Print the data exactly. Omit the pictures.
==*==
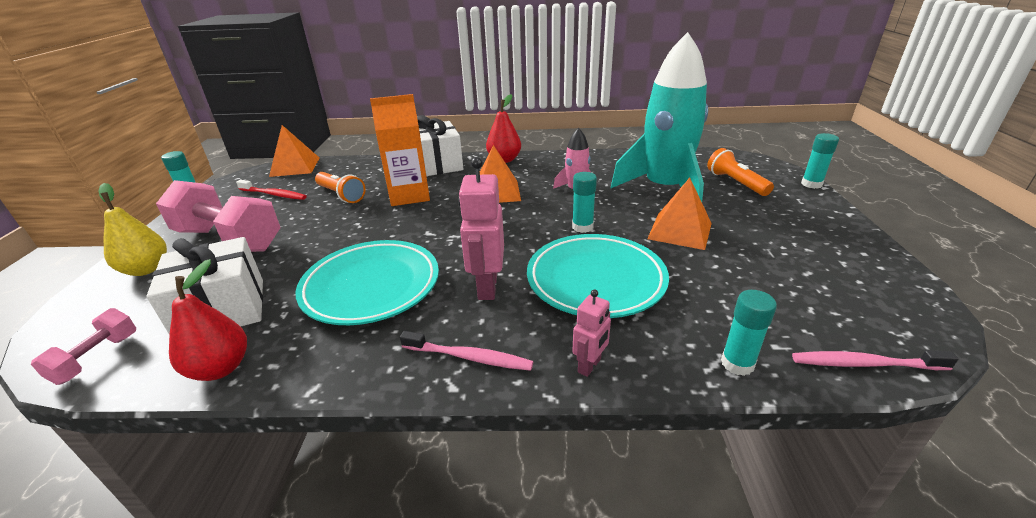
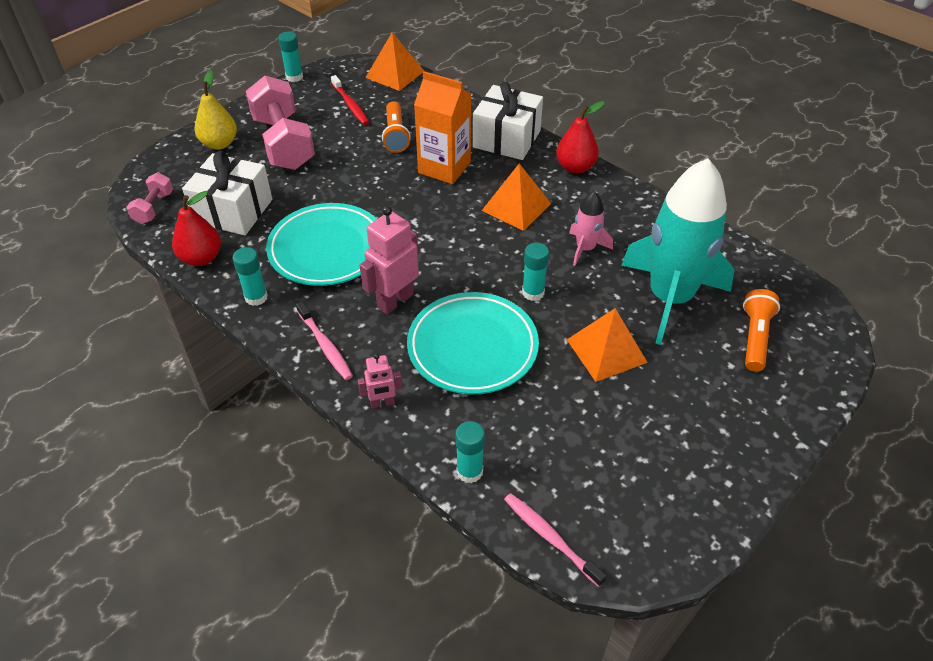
camera: 40 degrees right, 15 degrees up
(97, 358) = (154, 208): pink dumbbell -> pink dumbbell turned 45 degrees counterclockwise
(811, 184) = (834, 391): turquoise glue stick -> turquoise glue stick (256, 297)

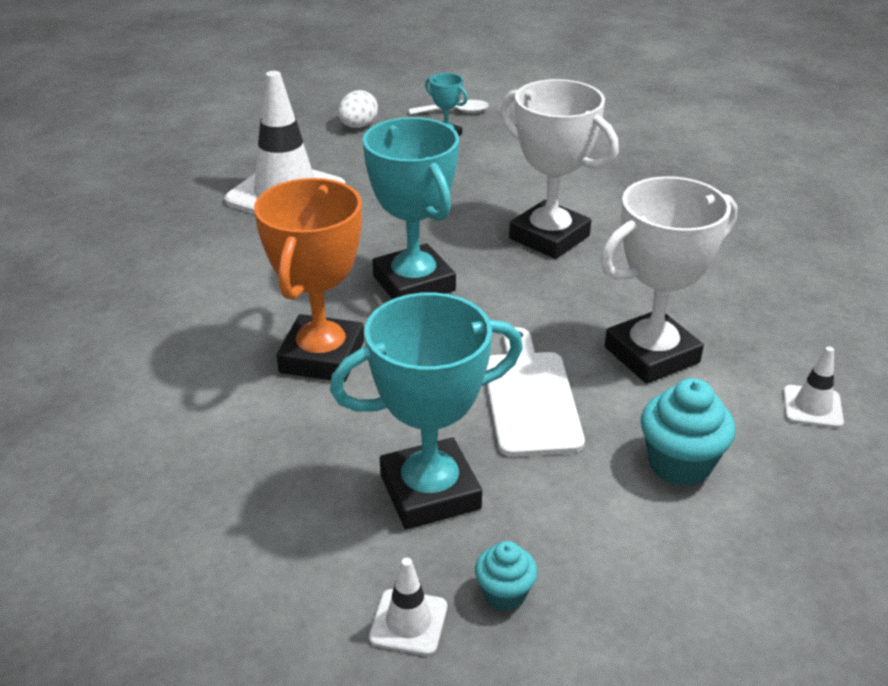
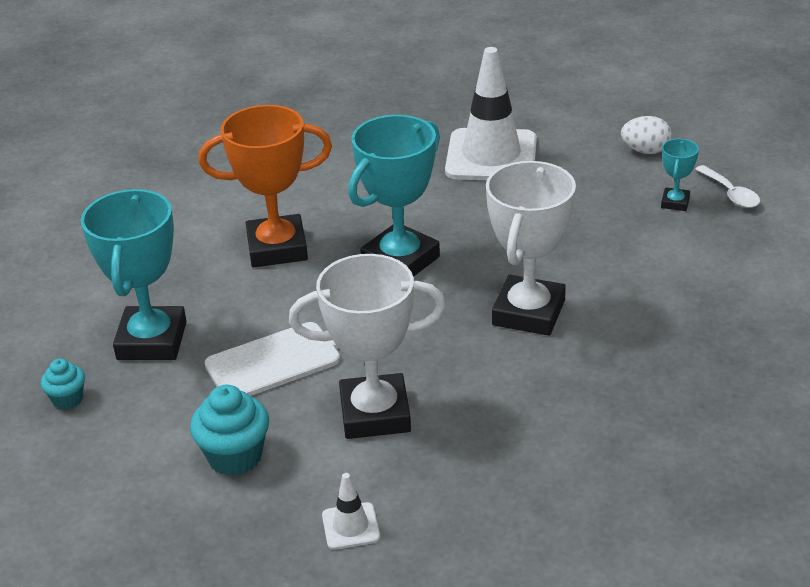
camera: 70 degrees right, 0 degrees up
(408, 622) = (31, 365): white traffic cone -> none
(430, 492) = (152, 341): turquoise trophy -> turquoise trophy turned 45 degrees clockwise
(651, 355) = (375, 414): white trophy -> white trophy turned 45 degrees counterclockwise

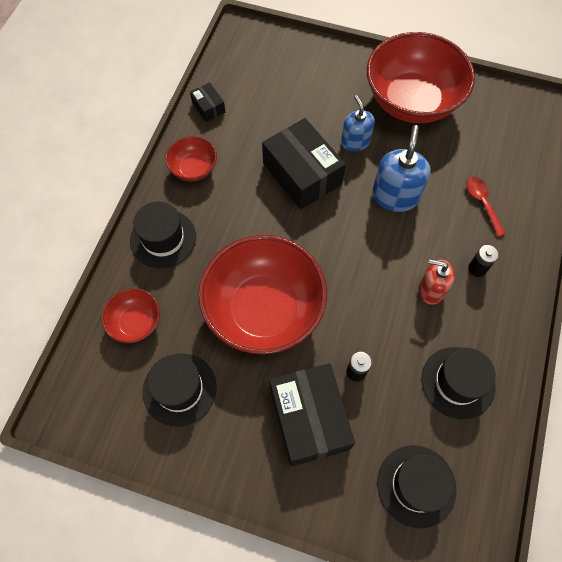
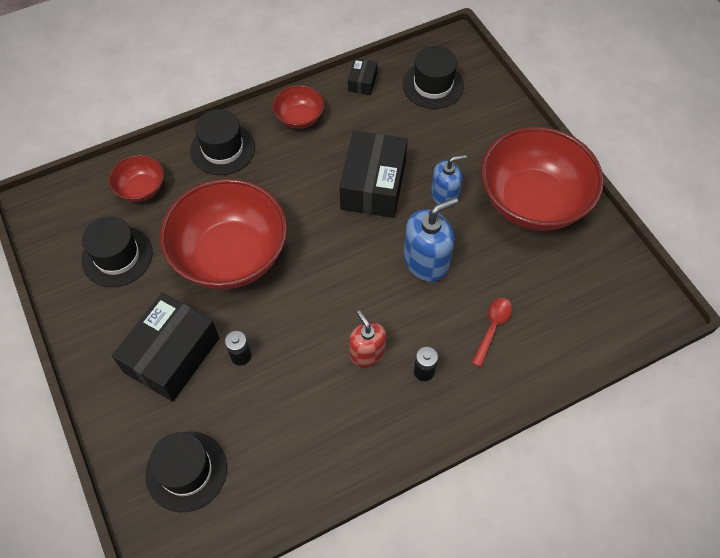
camera: 45 degrees right, 5 degrees down
(355, 142) = (444, 195): blue soap dispenser -> blue soap dispenser turned 45 degrees clockwise
(458, 382) = (303, 435): black hat -> black hat (433, 85)

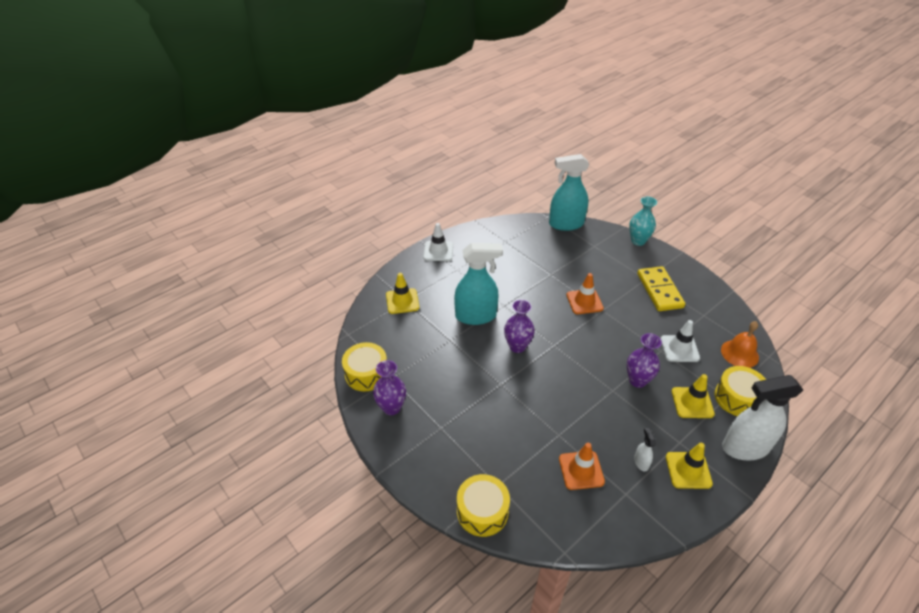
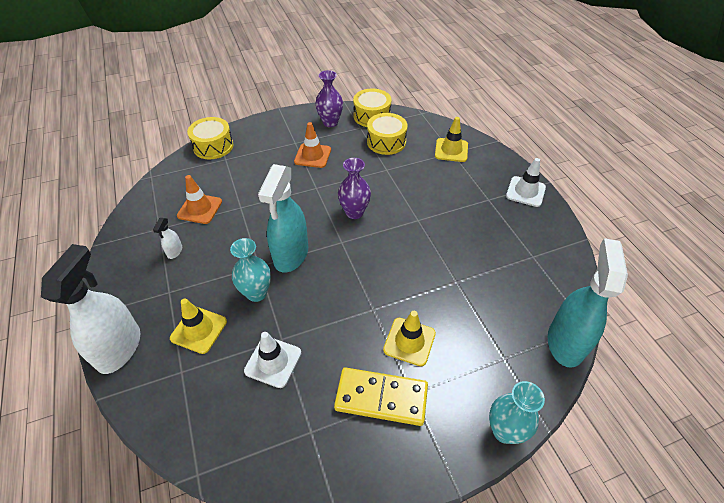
camera: 110 degrees right, 5 degrees up
(476, 316) = (410, 194): turquoise spray bottle -> turquoise spray bottle (291, 255)
(584, 302) = (394, 296): orange traffic cone -> orange traffic cone (312, 156)
(637, 380) = (256, 293): purple vase -> turquoise vase
(641, 462) = (175, 251): white spray bottle -> white spray bottle turned 90 degrees clockwise
(688, 470) = (140, 283): yellow traffic cone -> yellow traffic cone (409, 341)
(737, 398) = (172, 383): yellow drum -> yellow drum (386, 142)
(739, 353) = (225, 434): orange bell -> none

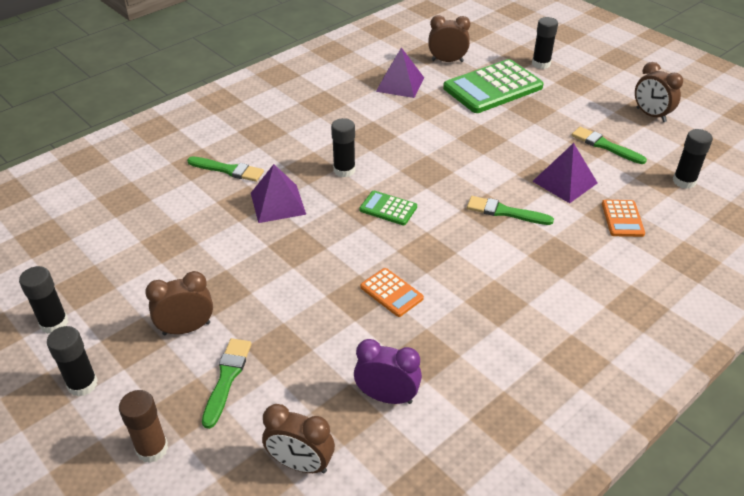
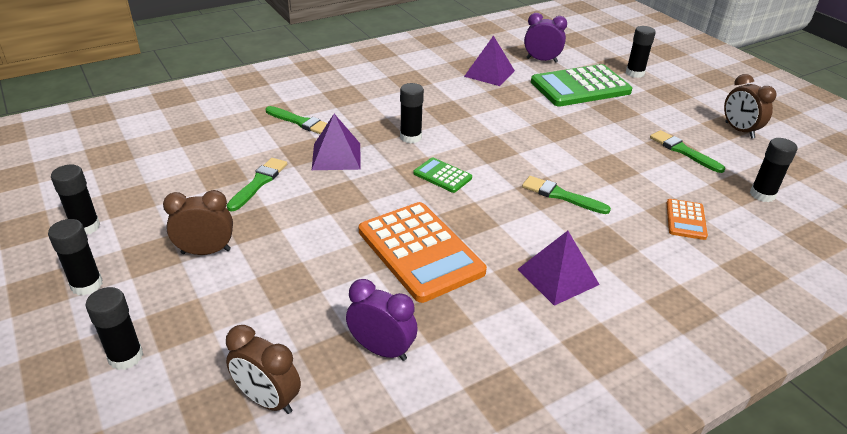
camera: 10 degrees right, 5 degrees down
(152, 449) = (126, 357): brown glue stick -> black glue stick
(227, 378) = (226, 303): green brush -> green brush (259, 183)
(391, 292) = (420, 251): orange calculator -> orange calculator, size x2.08
(447, 61) = (541, 60): brown clock -> purple clock
(564, 182) = (632, 177): purple pyramid -> purple pyramid (558, 276)

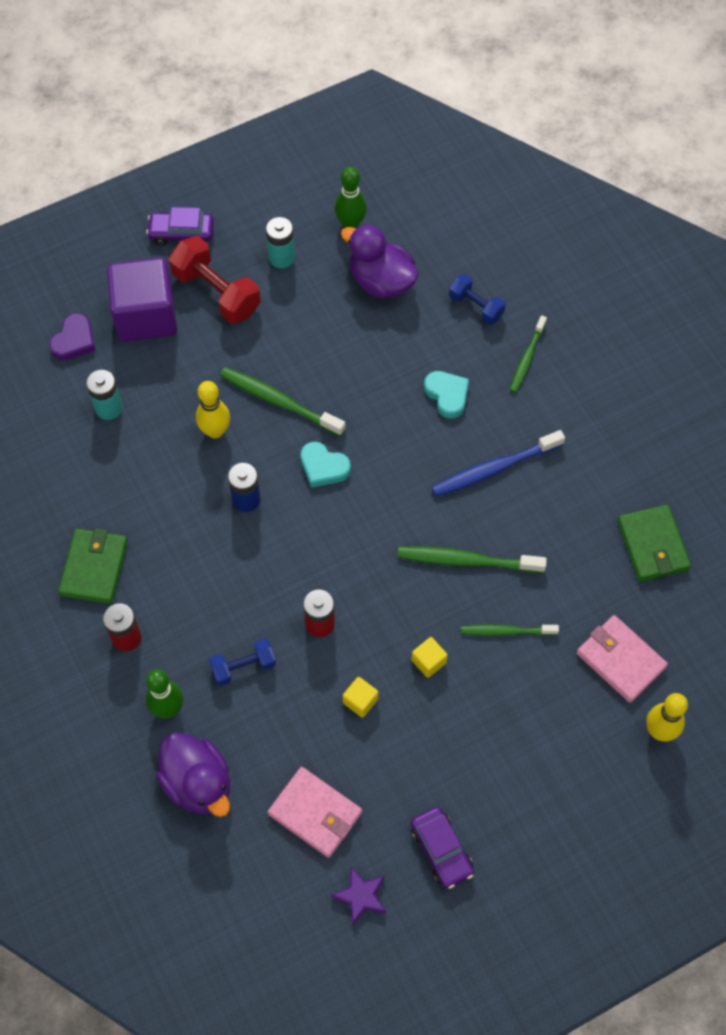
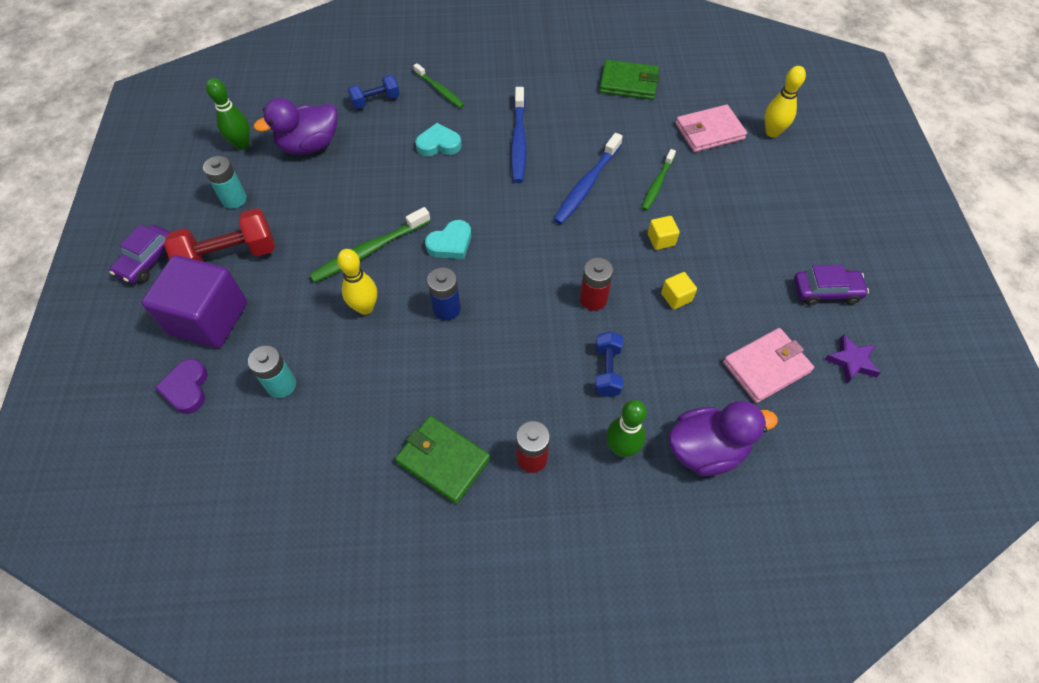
camera: 65 degrees left, 5 degrees down
(74, 340) = (187, 388): purple heart -> purple heart turned 150 degrees counterclockwise
(467, 560) = (586, 185): green toothbrush -> blue toothbrush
==*==
Expected answer:
camera: 40 degrees right, 15 degrees up
(97, 358) = (154, 208): pink dumbbell -> pink dumbbell turned 45 degrees counterclockwise
(811, 184) = (834, 391): turquoise glue stick -> turquoise glue stick (256, 297)

camera: 70 degrees right, 0 degrees up
(408, 622) = (31, 365): white traffic cone -> none
(430, 492) = (152, 341): turquoise trophy -> turquoise trophy turned 45 degrees clockwise
(651, 355) = (375, 414): white trophy -> white trophy turned 45 degrees counterclockwise

camera: 45 degrees right, 5 degrees down
(355, 142) = (444, 195): blue soap dispenser -> blue soap dispenser turned 45 degrees clockwise
(458, 382) = (303, 435): black hat -> black hat (433, 85)

camera: 110 degrees right, 5 degrees up
(476, 316) = (410, 194): turquoise spray bottle -> turquoise spray bottle (291, 255)
(584, 302) = (394, 296): orange traffic cone -> orange traffic cone (312, 156)
(637, 380) = (256, 293): purple vase -> turquoise vase
(641, 462) = (175, 251): white spray bottle -> white spray bottle turned 90 degrees clockwise
(688, 470) = (140, 283): yellow traffic cone -> yellow traffic cone (409, 341)
(737, 398) = (172, 383): yellow drum -> yellow drum (386, 142)
(739, 353) = (225, 434): orange bell -> none

camera: 10 degrees right, 5 degrees down
(152, 449) = (126, 357): brown glue stick -> black glue stick
(227, 378) = (226, 303): green brush -> green brush (259, 183)
(391, 292) = (420, 251): orange calculator -> orange calculator, size x2.08
(447, 61) = (541, 60): brown clock -> purple clock
(564, 182) = (632, 177): purple pyramid -> purple pyramid (558, 276)

camera: 65 degrees left, 5 degrees down
(74, 340) = (187, 388): purple heart -> purple heart turned 150 degrees counterclockwise
(467, 560) = (586, 185): green toothbrush -> blue toothbrush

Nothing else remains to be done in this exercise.